═══ AVAILABLE DATA

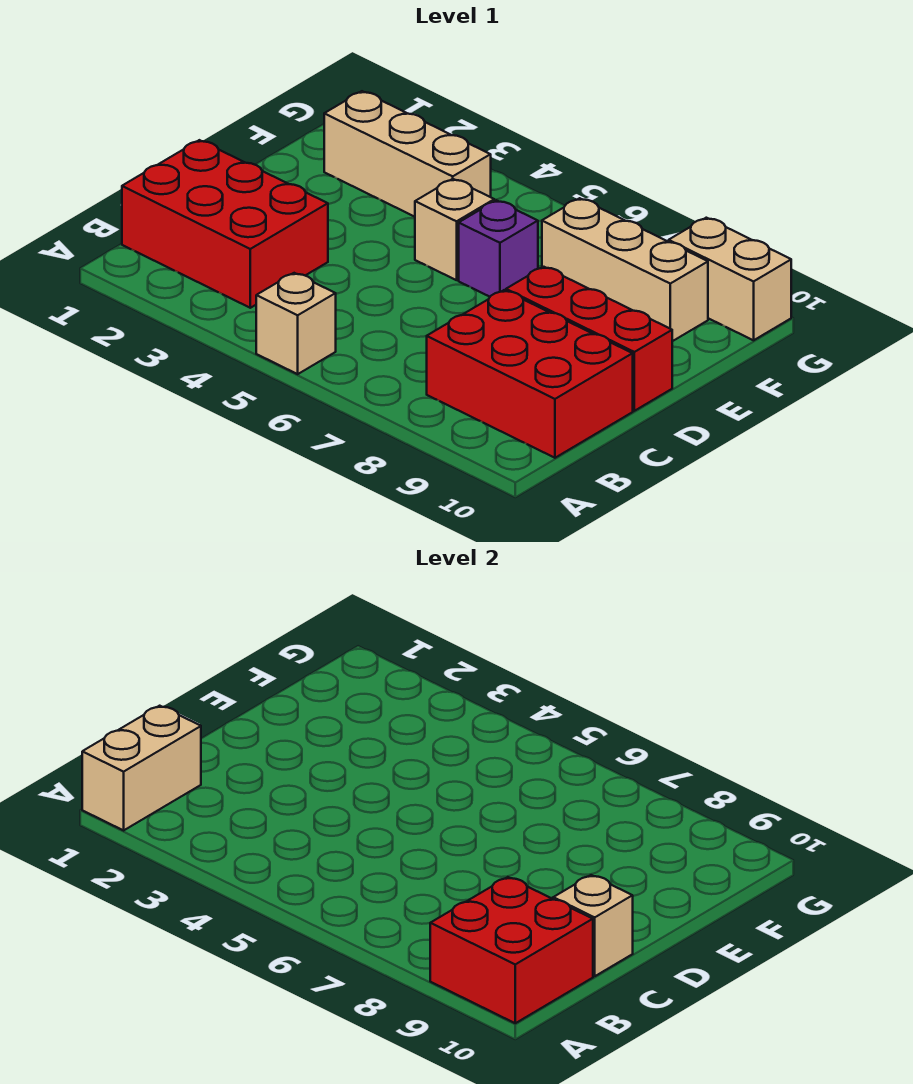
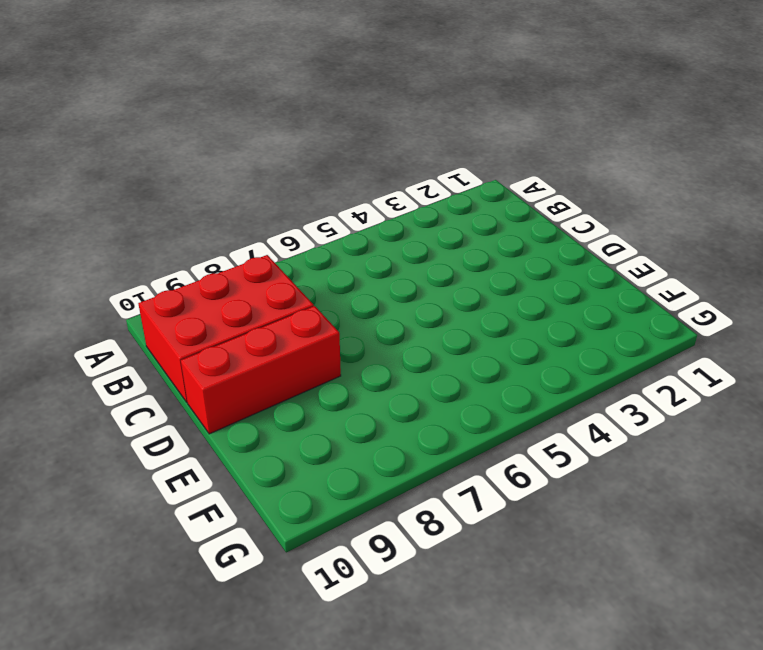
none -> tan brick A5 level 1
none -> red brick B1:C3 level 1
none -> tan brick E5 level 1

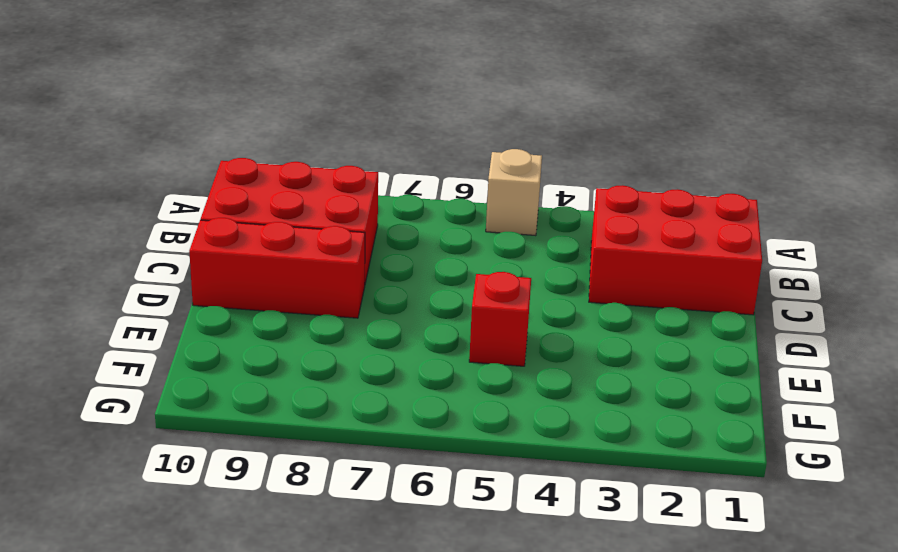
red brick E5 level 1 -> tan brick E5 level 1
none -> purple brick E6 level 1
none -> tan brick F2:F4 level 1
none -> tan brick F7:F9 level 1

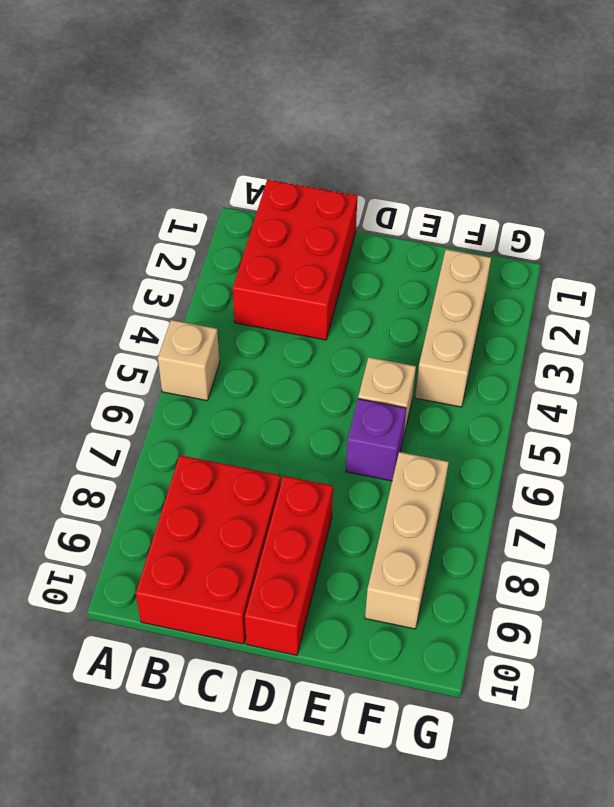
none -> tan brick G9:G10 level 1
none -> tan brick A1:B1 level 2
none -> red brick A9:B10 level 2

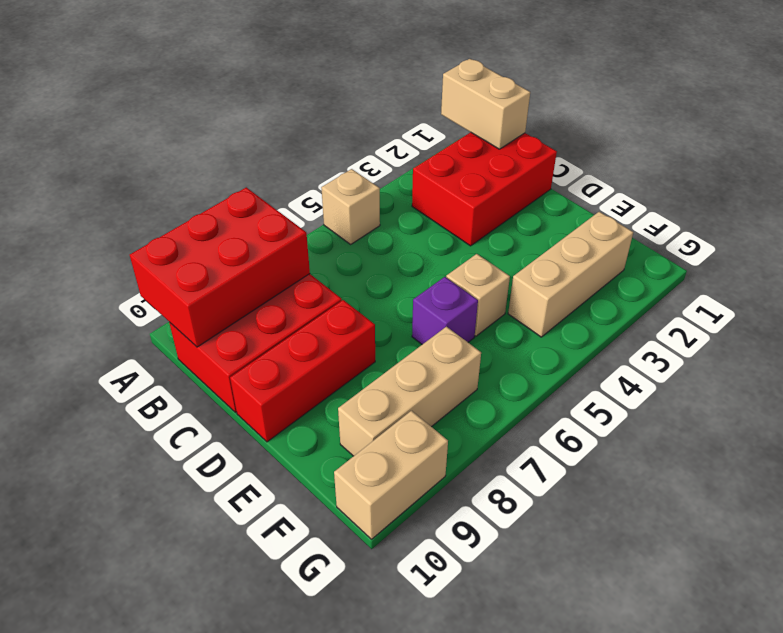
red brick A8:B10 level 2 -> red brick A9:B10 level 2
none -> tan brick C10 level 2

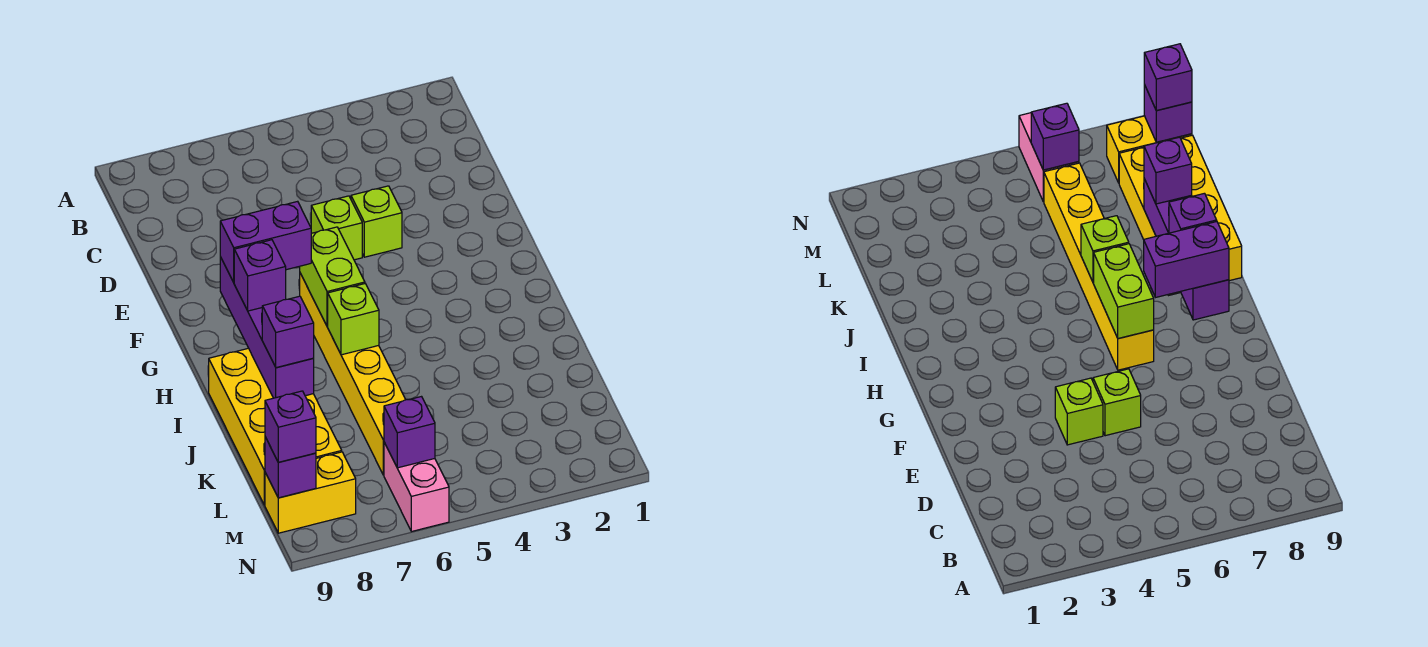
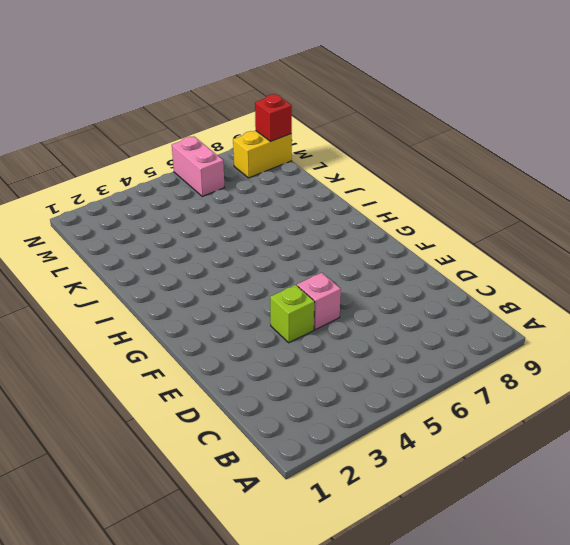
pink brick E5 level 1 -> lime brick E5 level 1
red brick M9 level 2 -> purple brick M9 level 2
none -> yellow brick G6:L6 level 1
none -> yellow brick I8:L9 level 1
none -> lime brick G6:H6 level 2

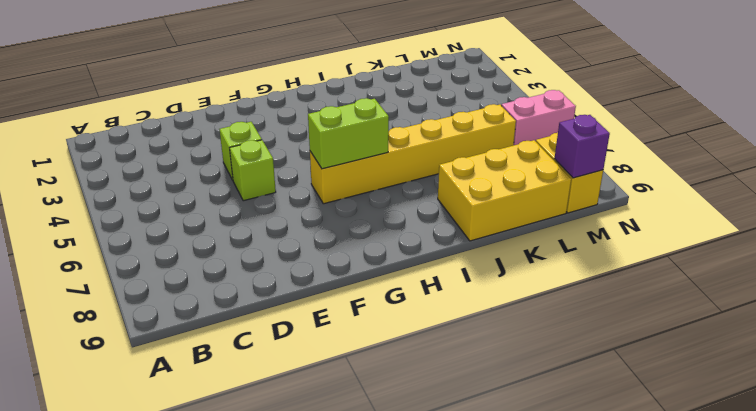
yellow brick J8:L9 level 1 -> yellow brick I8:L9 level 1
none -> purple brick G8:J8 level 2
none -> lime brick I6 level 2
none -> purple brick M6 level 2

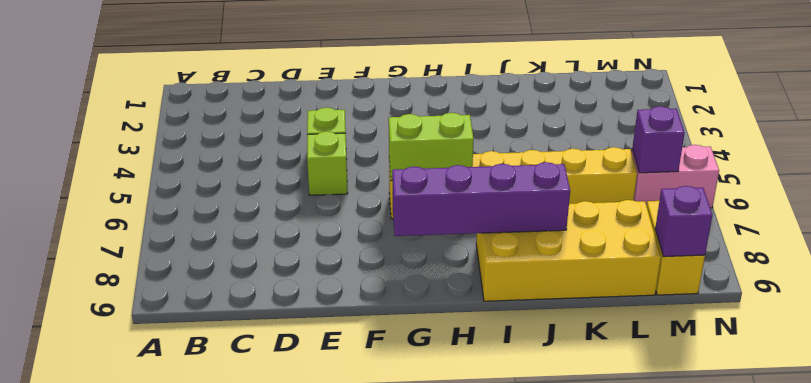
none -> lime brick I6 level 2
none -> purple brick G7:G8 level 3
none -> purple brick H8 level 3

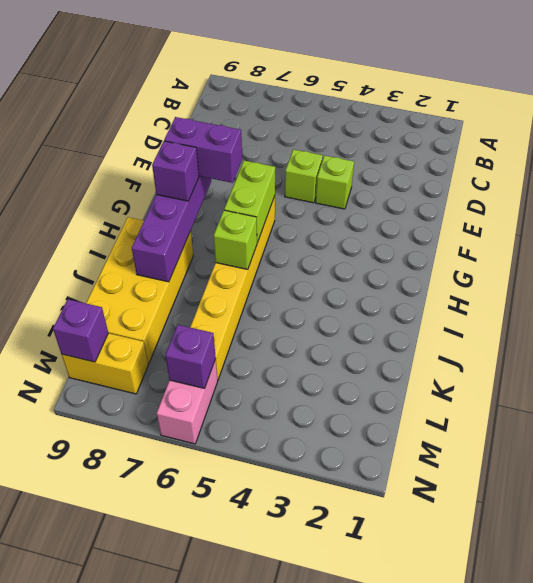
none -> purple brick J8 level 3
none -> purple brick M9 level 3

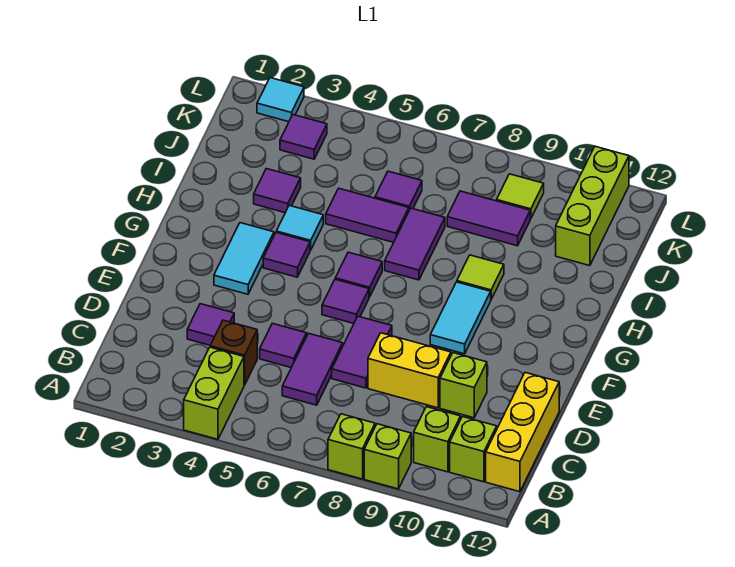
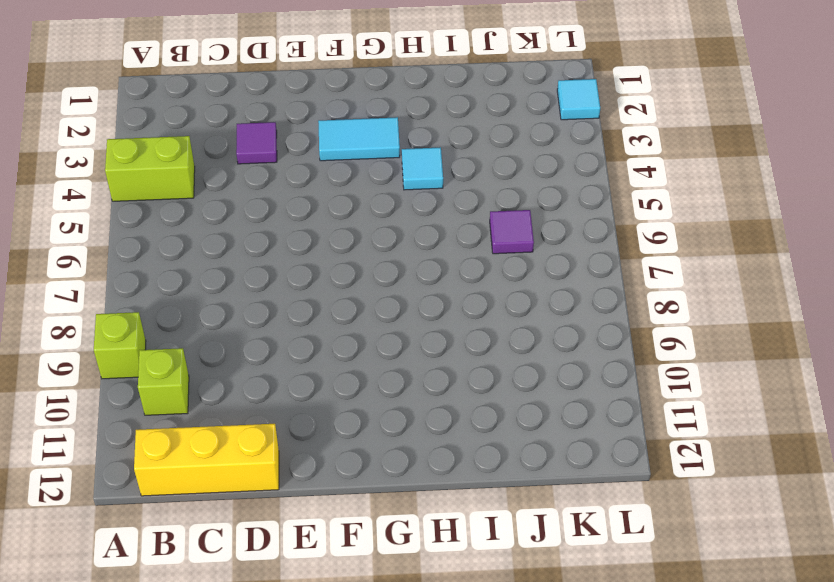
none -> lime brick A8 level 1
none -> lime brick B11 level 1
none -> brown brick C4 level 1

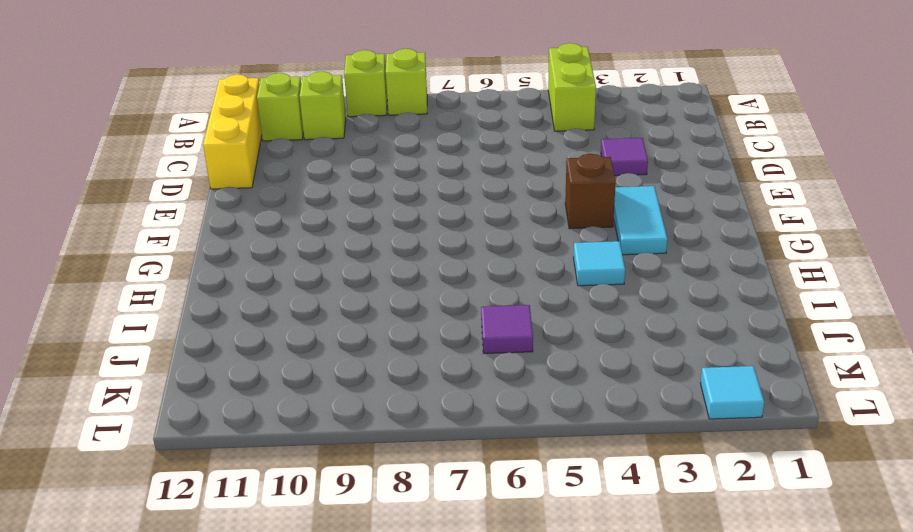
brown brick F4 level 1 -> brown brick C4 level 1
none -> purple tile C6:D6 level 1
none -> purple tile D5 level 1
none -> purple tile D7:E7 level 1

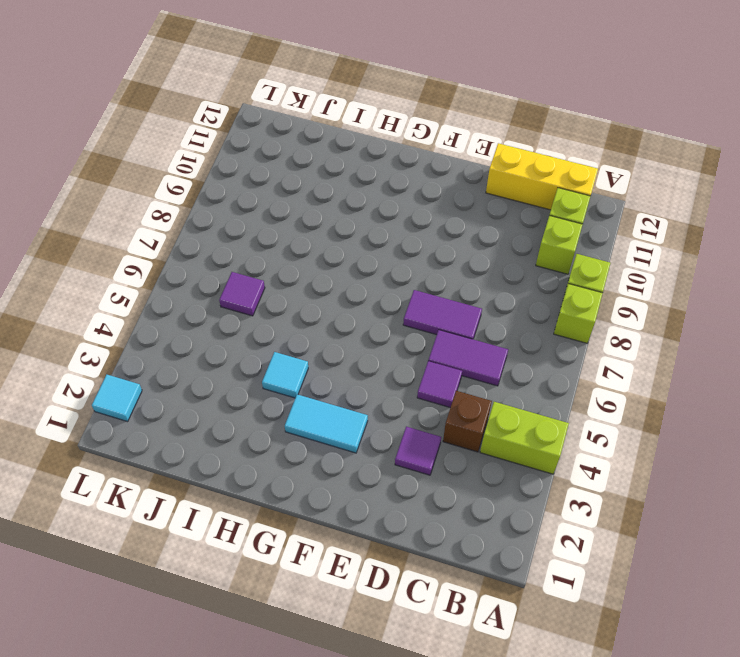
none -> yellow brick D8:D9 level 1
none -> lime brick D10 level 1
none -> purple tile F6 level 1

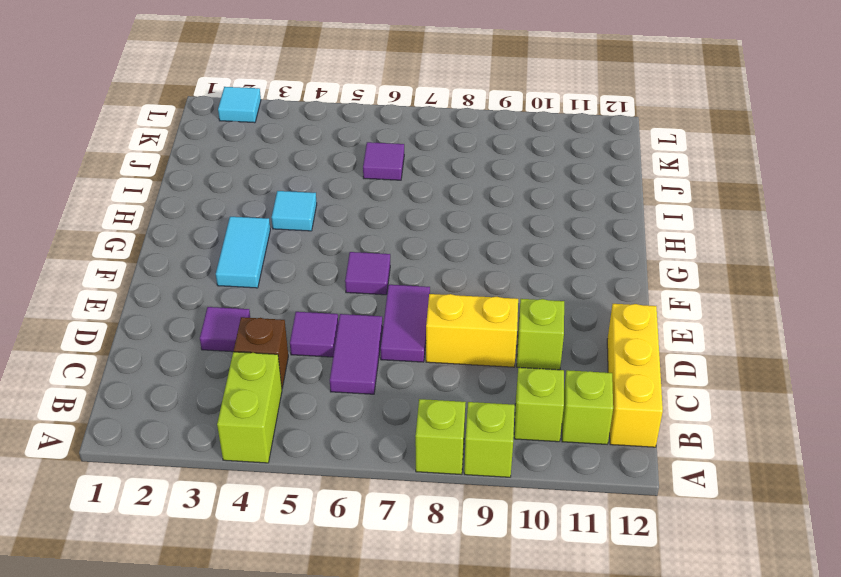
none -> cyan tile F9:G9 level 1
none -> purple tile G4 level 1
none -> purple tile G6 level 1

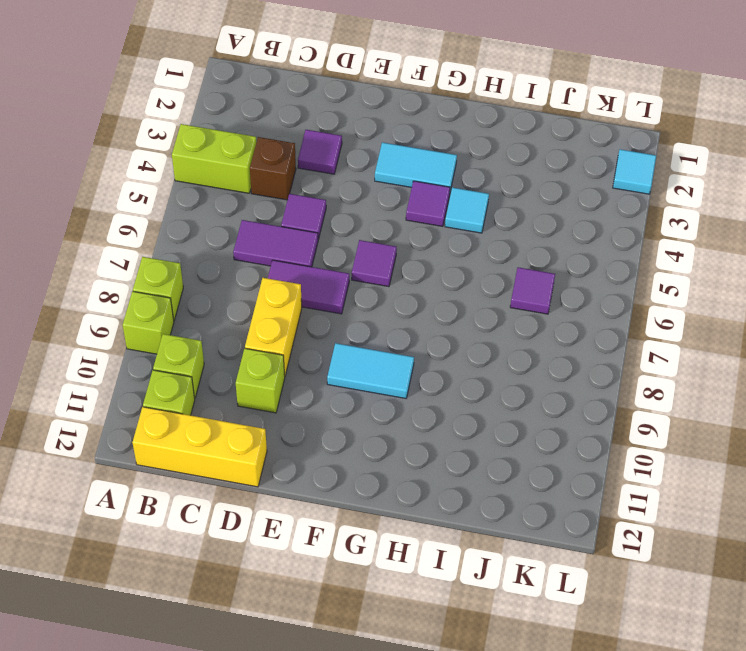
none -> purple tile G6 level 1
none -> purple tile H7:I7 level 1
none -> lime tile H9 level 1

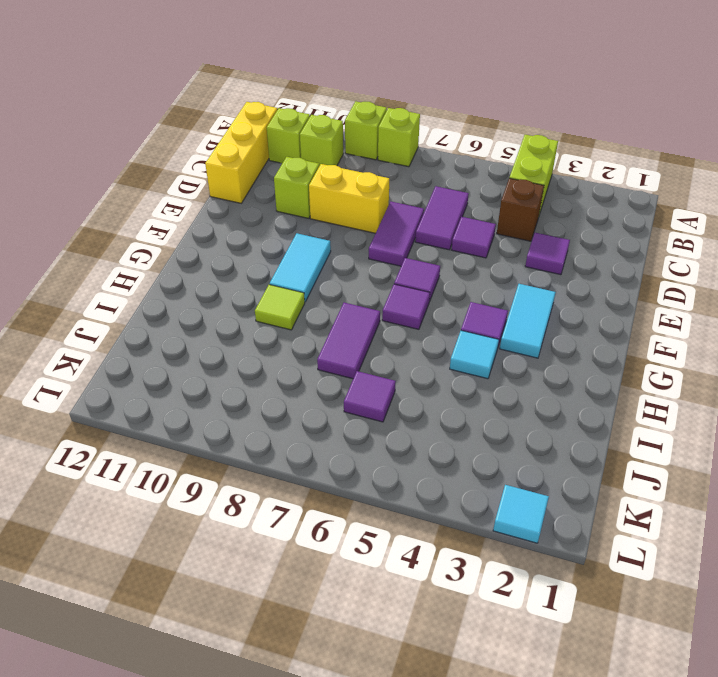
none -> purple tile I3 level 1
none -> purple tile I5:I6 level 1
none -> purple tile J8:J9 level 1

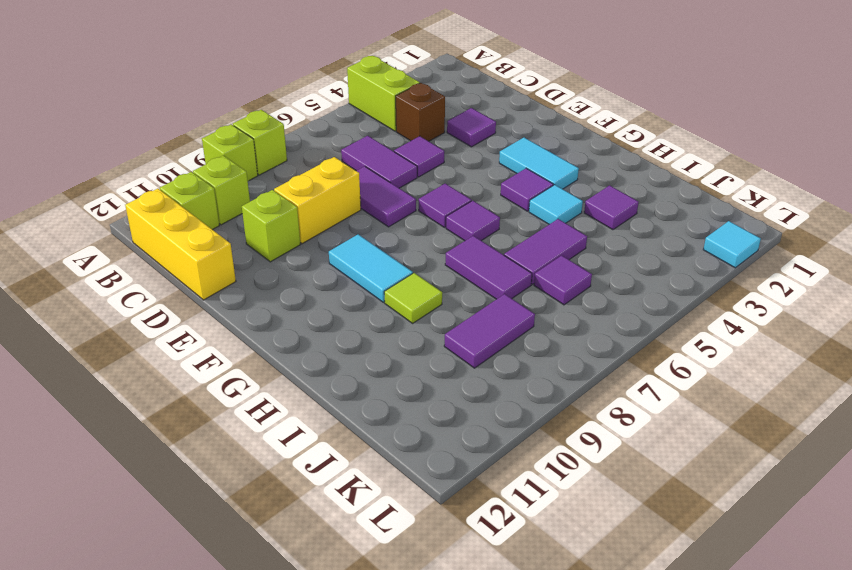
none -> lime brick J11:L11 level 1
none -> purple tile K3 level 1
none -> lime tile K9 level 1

══════

● **TASK ITEM**: Search the records above for the string "yellow". Report each line that has it.

● **EXERCISE RESPONSE**:
none -> yellow brick G6:L6 level 1
none -> yellow brick I8:L9 level 1
yellow brick J8:L9 level 1 -> yellow brick I8:L9 level 1
none -> yellow brick D8:D9 level 1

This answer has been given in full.